■ **WORK INSTRUCTION**: There is material below. Print exactly the lines starting at the line with "R3: 27k (AMP, GND) -> 27k (GND, SRC)" and ending at the line with "U1 pin V+: VA -> AMP", ends included, and no others.

■ **RECORDS SUPPLIED**:
★ ★ ★
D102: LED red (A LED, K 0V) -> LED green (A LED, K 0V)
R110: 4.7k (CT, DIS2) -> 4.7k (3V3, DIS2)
★ ★ ★
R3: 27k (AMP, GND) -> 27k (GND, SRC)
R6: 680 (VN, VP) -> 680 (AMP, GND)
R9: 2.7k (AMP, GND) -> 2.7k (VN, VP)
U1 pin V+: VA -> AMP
★ ★ ★
■ **RESULT OF THE TASK**:
R3: 27k (AMP, GND) -> 27k (GND, SRC)
R6: 680 (VN, VP) -> 680 (AMP, GND)
R9: 2.7k (AMP, GND) -> 2.7k (VN, VP)
U1 pin V+: VA -> AMP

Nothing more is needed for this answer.